• **Work to be completed**
If a line of the records holds the word "RESET", copy it out.

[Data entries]
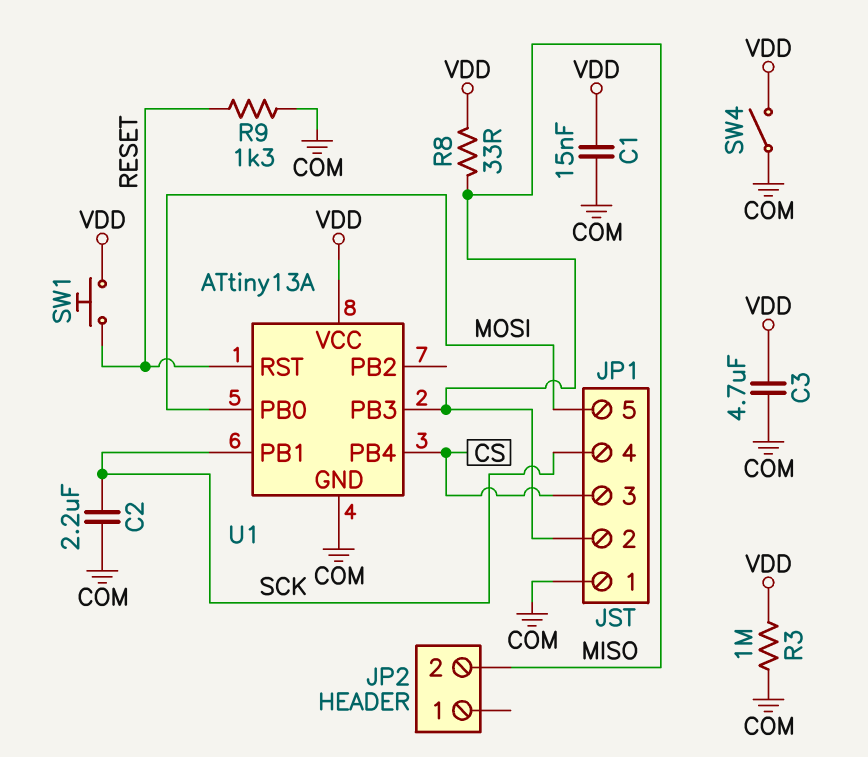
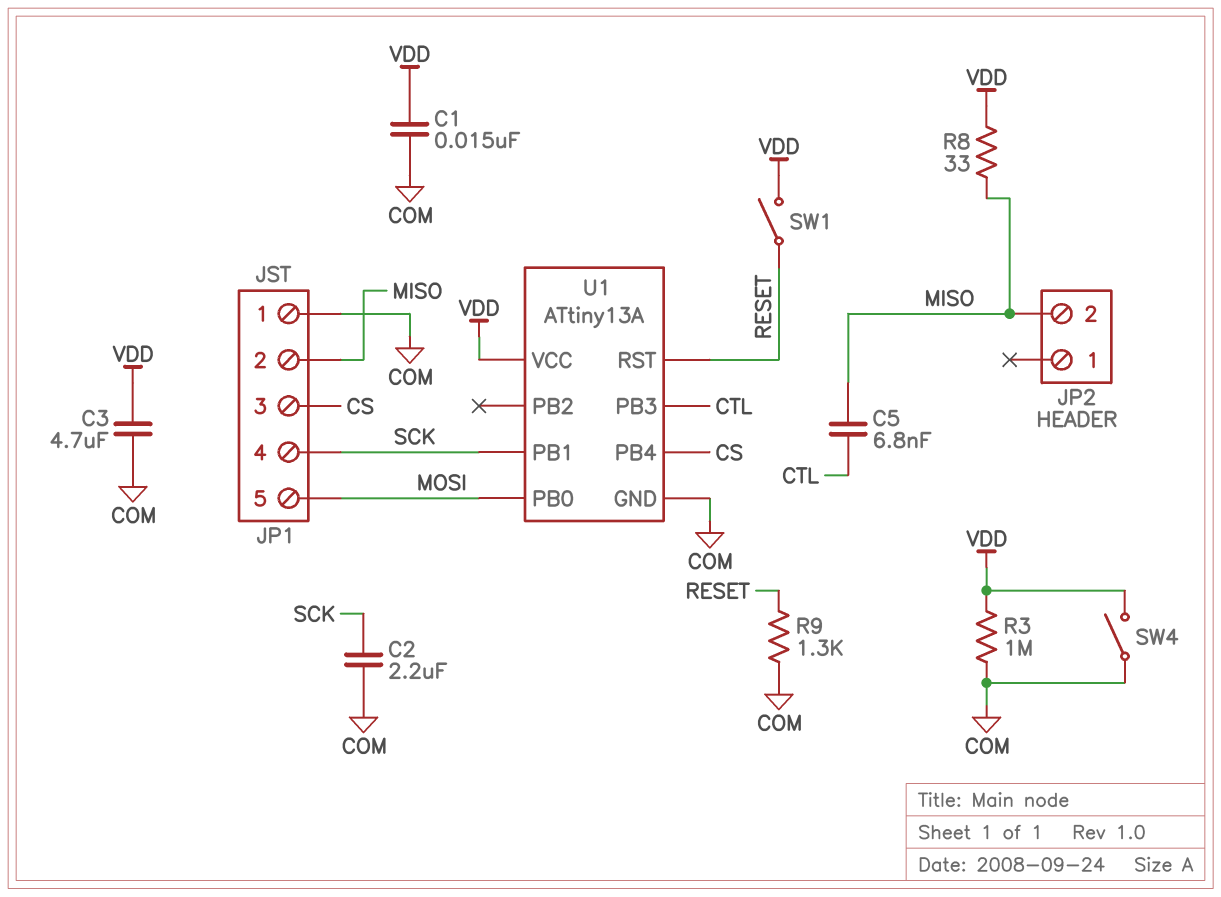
C5: none -> 6.8nF (CTL, MISO)
SW1: button (RESET, VDD) -> switch (RESET, VDD)
U1 pin PB3: MISO -> CTL

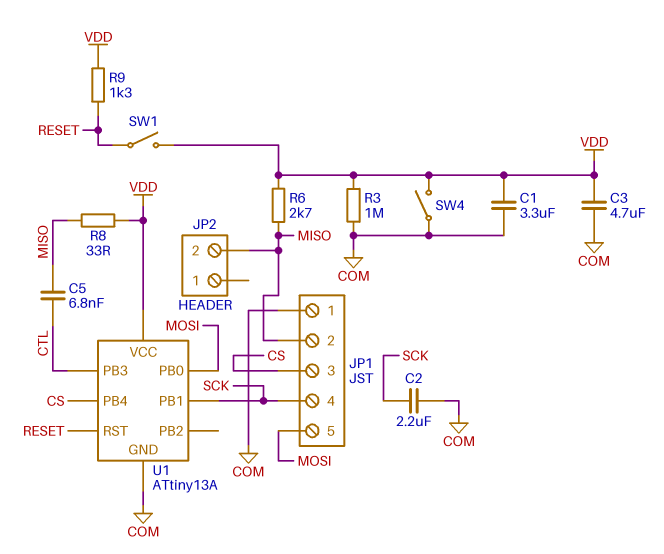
C1: 15nF (COM, VDD) -> 3.3uF (COM, VDD)
R6: none -> 2.7k (MISO, VDD)
R9: 1.3k (COM, RESET) -> 1.3k (RESET, VDD)

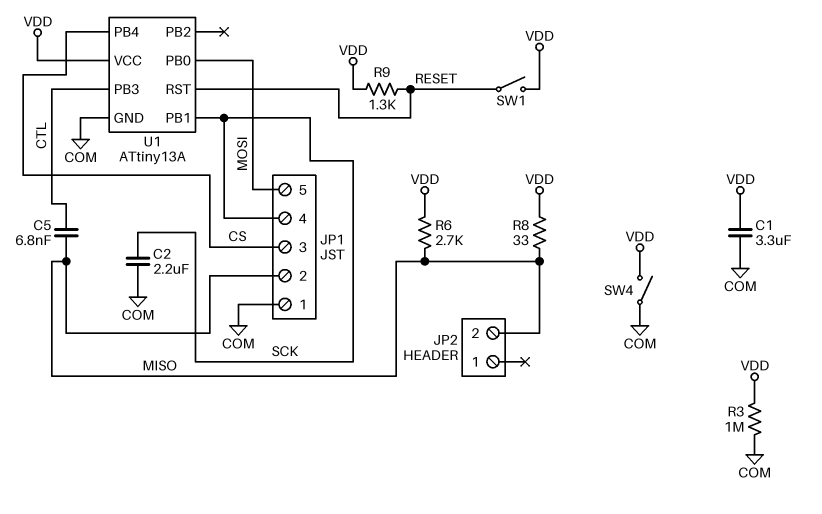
C3: 4.7uF (COM, VDD) -> none

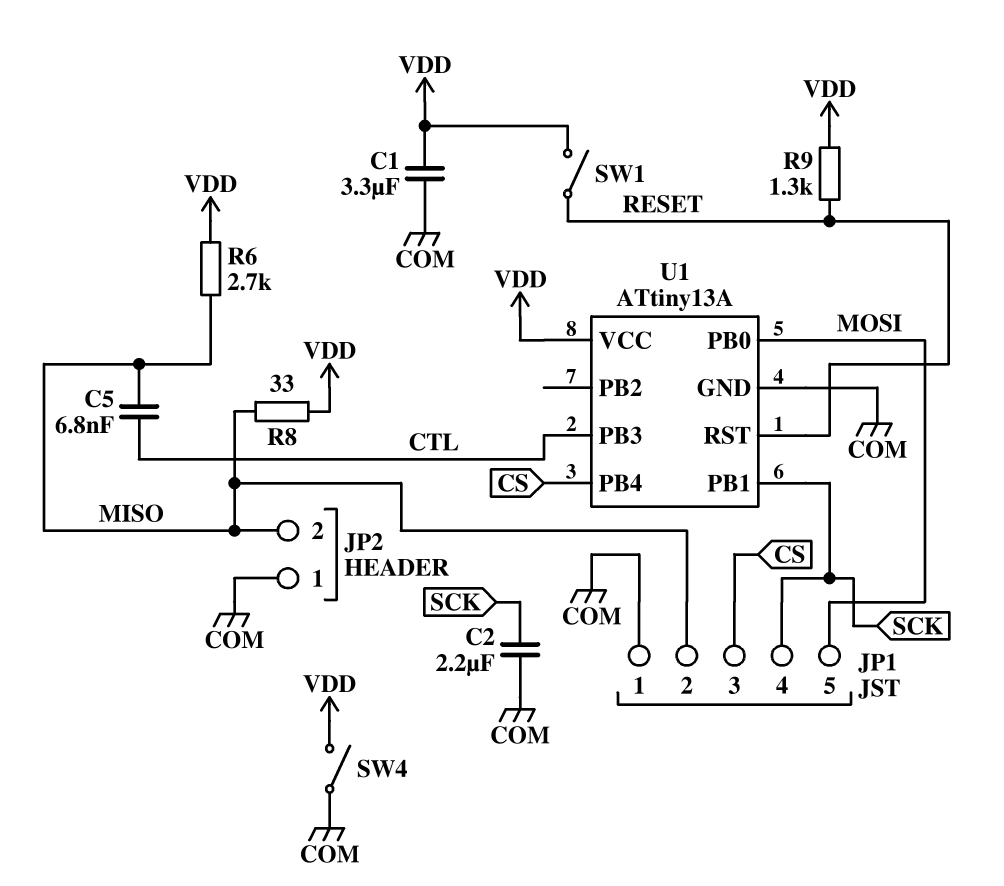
JP2 pin 1: none -> COM
R3: 1M (COM, VDD) -> none

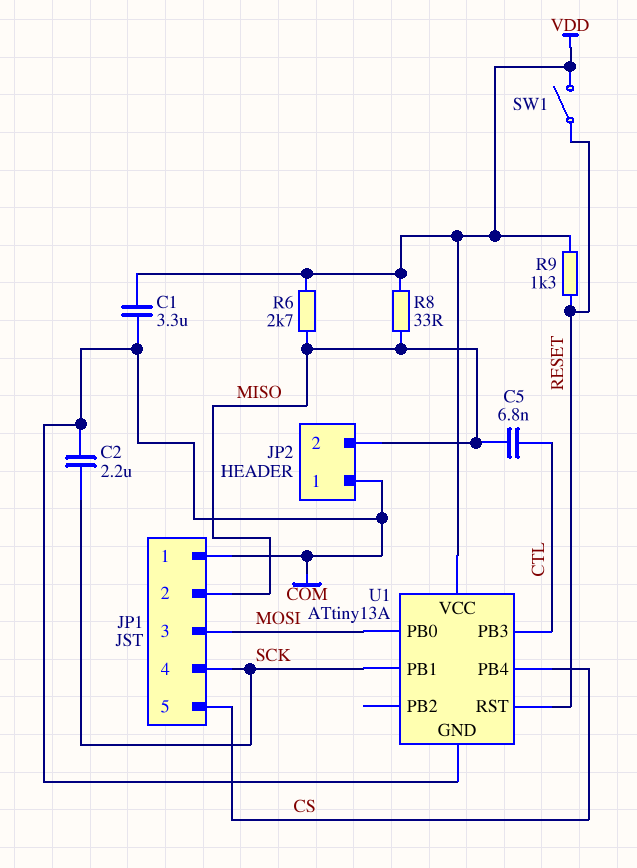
JP1 pin 3: CS -> MOSI
JP1 pin 5: MOSI -> CS
SW4: switch (COM, VDD) -> none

• **Response box**
SW1: button (RESET, VDD) -> switch (RESET, VDD)
R9: 1.3k (COM, RESET) -> 1.3k (RESET, VDD)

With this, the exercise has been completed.